Start

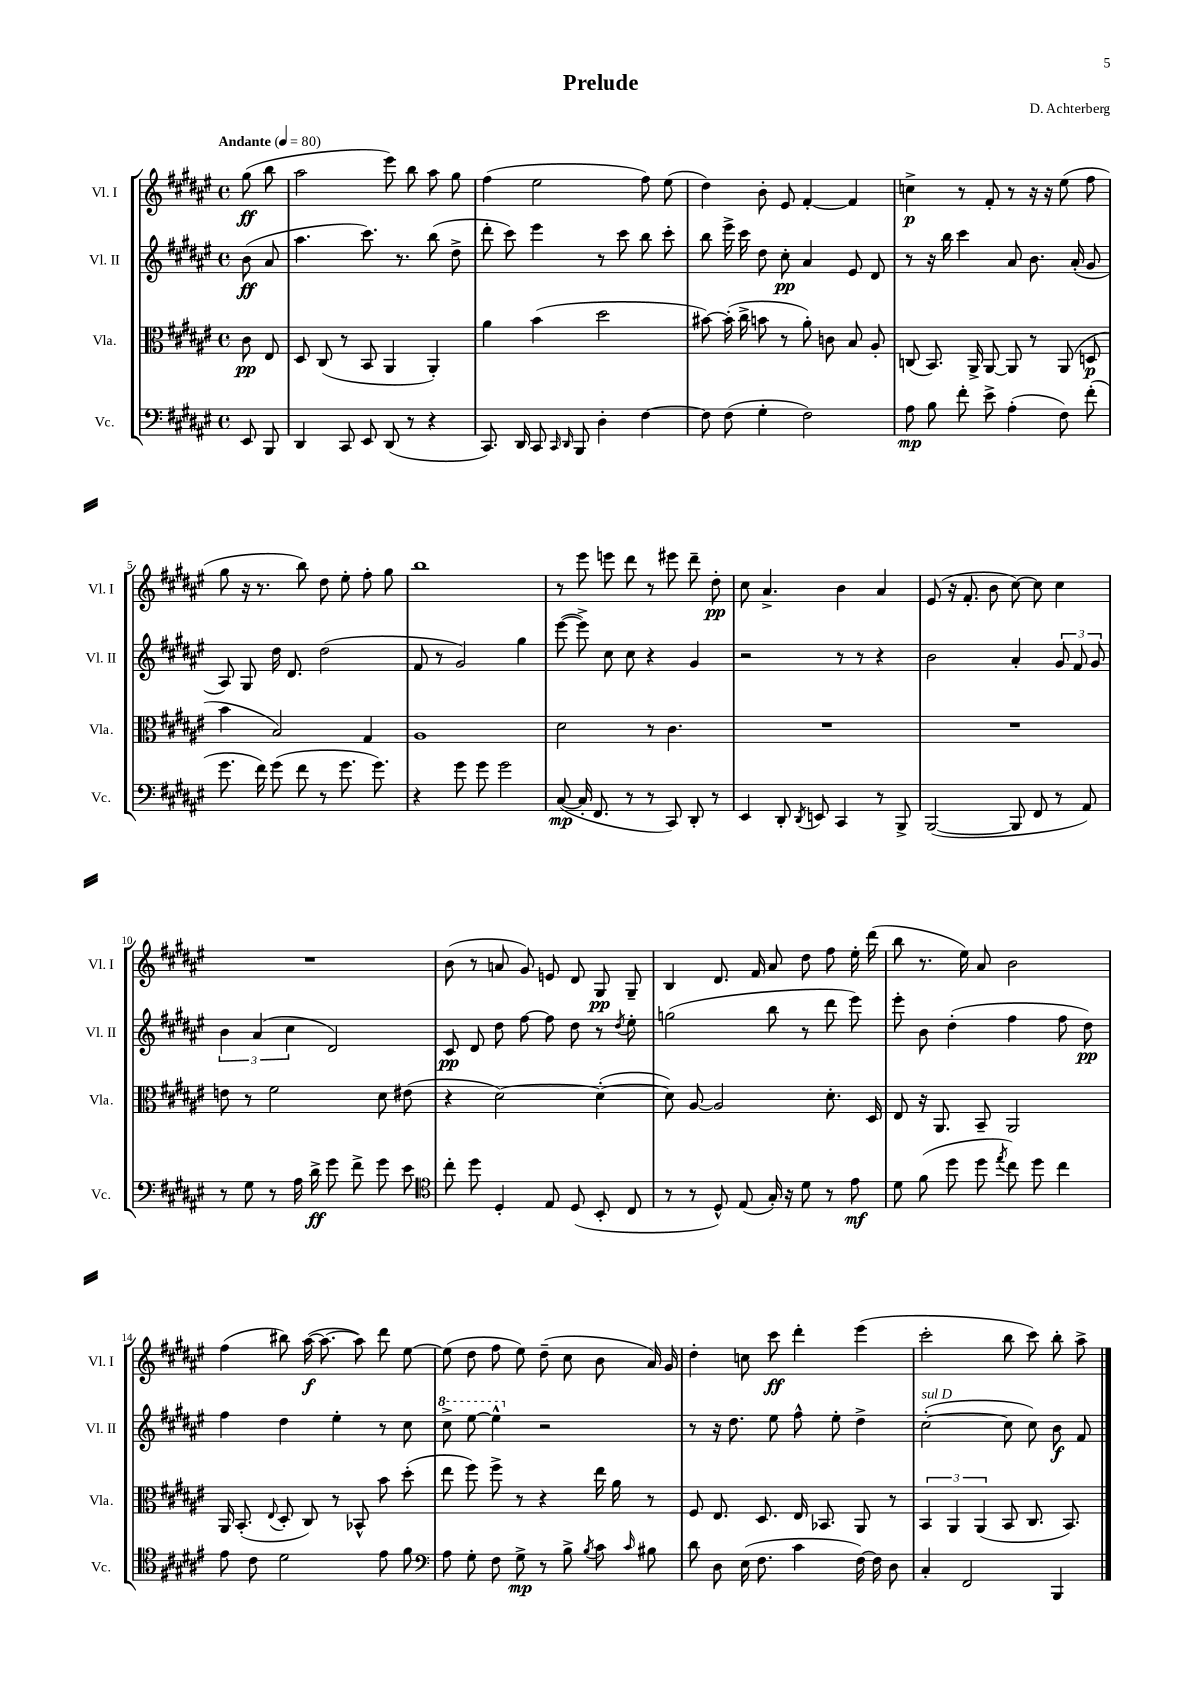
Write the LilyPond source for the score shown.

\header { title = "Prelude" composer = "D. Achterberg" }
<<
\new StaffGroup <<
\new Staff = "s0" \with { instrumentName = "Vl. I" shortInstrumentName = "Vl. I" } {
    \clef treble \key fis \major \defaultTimeSignature \time 4/4 \partial 4 \tempo "Andante" 4 = 80
    \autoBeamOff gis''8\ff( b''8 |
    ais''2 eis'''8) b''8 ais''8 gis''8 |
    fis''4( eis''2 fis''8) eis''8( |
    dis''4) b'8-. eis'8 fis'4~-. fis'4 |
    c''4->\p r8 fis'8-. r8 r16 r16 eis''8( fis''8 |
    gis''8 r16 r8. b''8) dis''8 eis''8-. fis''8-. gis''8 |
    b''1 |
    r8 eis'''8 e'''8 dis'''8 r8 eis'''8 dis'''8-- dis''8-.\pp |
    cis''8 ais'4.-> b'4 ais'4 |
    eis'8( r16 fis'8.-. b'8 cis''8~) cis''8 cis''4 |
    R1 |
    b'8( r8 a'8 gis'8) e'8 dis'8 gis8\pp gis8-- |
    b4 dis'8. fis'16 ais'8 dis''8 fis''8 eis''16-. dis'''16( |
    b''8 r8. eis''16) ais'8 b'2 |
    fis''4( bis''8) ais''16~\f( ais''8.~ ais''8) dis'''8 eis''8~ |
    eis''8( dis''8 fis''8 eis''8) dis''8--( cis''8 b'8 ais'16) gis'16 |
    dis''4-. c''8 cis'''8\ff dis'''4-. eis'''4( |
    cis'''2-. b''8 cis'''8) b''8-. ais''8-> \bar "|." |
}
\new Staff = "s1" \with { instrumentName = "Vl. II" shortInstrumentName = "Vl. II" } {
    \clef treble \key fis \major \defaultTimeSignature \time 4/4 \partial 4
    \autoBeamOff b'8\ff( ais'8 |
    ais''4. cis'''8.) r8. b''8( dis''8-> |
    dis'''8-. cis'''8) eis'''4 r8 cis'''8 b''8 cis'''8-. |
    b''8 eis'''16-> cis'''16 dis''8 cis''8-.\pp ais'4 eis'8 dis'8 |
    r8 r16 b''16 cis'''4 ais'8 b'8. ais'16-.( gis'8 |
    ais8) gis8 dis''16 dis'8. dis''2( |
    fis'8 r8 gis'2) gis''4 |
    eis'''8~( eis'''8->) cis''8 cis''8 r4 gis'4 |
    r2 r8 r8 r4 |
    b'2 ais'4-. \tuplet 3/2 { gis'8 fis'8 gis'8 } |
    \tuplet 3/2 { b'4 ais'4( cis''4 } dis'2) |
    cis'8\pp dis'8 dis''8 fis''8~ fis''8 dis''8 r8 \acciaccatura { dis''8 } eis''8-. |
    g''2( b''8 r8 dis'''8 eis'''8) |
    eis'''8-. b'8 dis''4-.( fis''4 fis''8 dis''8\pp) |
    fis''4 dis''4 eis''4-. r8 cis''8 |
    \ottava #1 cis'''8-> eis'''8~ eis'''4-^ \ottava #0 r2 |
    r8 r16 dis''8. eis''8 fis''8-^ eis''8-. dis''4-> |
    cis''2~-.^\markup { \italic "sul D" }( cis''8 cis''8) b'8\f fis'8 \bar "|." |
}
\new Staff = "s2" \with { instrumentName = "Vla." shortInstrumentName = "Vla." } {
    \clef alto \key fis \major \defaultTimeSignature \time 4/4 \partial 4
    \autoBeamOff cis'8\pp eis8 |
    dis8 cis8( r8 b,8 ais,4 ais,4-.) |
    ais'4 b'4( dis''2 |
    bis'8~) bis'16-.( cis''16-> b'8 r8 ais'8-.) c'8 b8 ais8-. |
    c8( b,8.) ais,16-> ais,8~ ais,8 r8 ais,8( d8\p |
    b'4 b2) gis4 |
    ais1 |
    dis'2 r8 cis'4. |
    R1 |
    R1 |
    e'8 r8 fis'2 dis'8 eis'8( |
    r4 dis'2~) dis'4~-.( |
    dis'8) ais8~ ais2 dis'8.-. dis16 |
    eis8 r16 ais,8. b,8-- ais,2 |
    ais,16 b,8.-.( \appoggiatura { eis8 } dis8-. cis8) r8 bes,8-^ b'8 dis''8-.( |
    eis''8 fis''8) fis''8-> r8 r4 eis''16 ais'16 r8 |
    fis8 eis8. dis8. eis16 bes,8. ais,8 r8 |
    \tuplet 3/2 { b,4 ais,4 ais,4( } b,8 cis8. b,8.) \bar "|." |
}
\new Staff = "s3" \with { instrumentName = "Vc." shortInstrumentName = "Vc." } {
    \clef bass \key fis \major \defaultTimeSignature \time 4/4 \partial 4
    \autoBeamOff eis,8 b,,8 |
    dis,4 cis,8 eis,8 dis,8( r8 r4 |
    cis,8.) dis,16 cis,8 \grace { cis,16 dis,16 } b,,8 dis4-. fis4~ |
    fis8 fis8( gis4-. fis2) |
    ais8\mp b8 fis'8-. eis'8-> ais4-.( fis8) fis'8-.( |
    gis'8. fis'16) gis'8( fis'8 r8 gis'8. gis'8.) |
    r4 gis'8 gis'8 gis'2 |
    cis8~\mp( cis16-. fis,8. r8 r8 cis,8) dis,8-. r8 |
    eis,4 dis,8-. \acciaccatura { dis,8 } e,8 cis,4 r8 b,,8-> |
    b,,2~( b,,8 fis,8 r8 ais,8) |
    r8 gis8 r8 ais16 dis'16->\ff gis'8 fis'8-> gis'8 eis'8 |
    \clef tenor cis''8-. dis''8 dis4-. eis8 dis8( b,8-. cis8 |
    r8 r8 dis8-^) eis8( gis16-.) r16 dis'8 r8 eis'8\mf |
    dis'8 fis'8( dis''8 dis''8 \acciaccatura { eis''8 } cis''8) dis''8 cis''4 |
    eis'8 cis'8 dis'2 eis'8 fis'8 |
    \clef bass ais8 gis8-. fis8 gis8->\mp r8 b8-> \acciaccatura { b8 } cis'8 \grace { cis'16 } bis8 |
    dis'8 dis8 eis16( fis8. cis'4 fis16~) fis16 dis8 |
    cis4-. fis,2 b,,4 \bar "|." |
}
>>
>>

End

## Your objective
Show every line of the rows above that contains the string "acciaccatura", matching case exactly.

## Answer
    cis'8\pp dis'8 dis''8 fis''8~ fis''8 dis''8 r8 \acciaccatura { dis''8 } eis''8-. |
    eis,4 dis,8-. \acciaccatura { dis,8 } e,8 cis,4 r8 b,,8-> |
    dis'8 fis'8( dis''8 dis''8 \acciaccatura { eis''8 } cis''8) dis''8 cis''4 |
    \clef bass ais8 gis8-. fis8 gis8->\mp r8 b8-> \acciaccatura { b8 } cis'8 \grace { cis'16 } bis8 |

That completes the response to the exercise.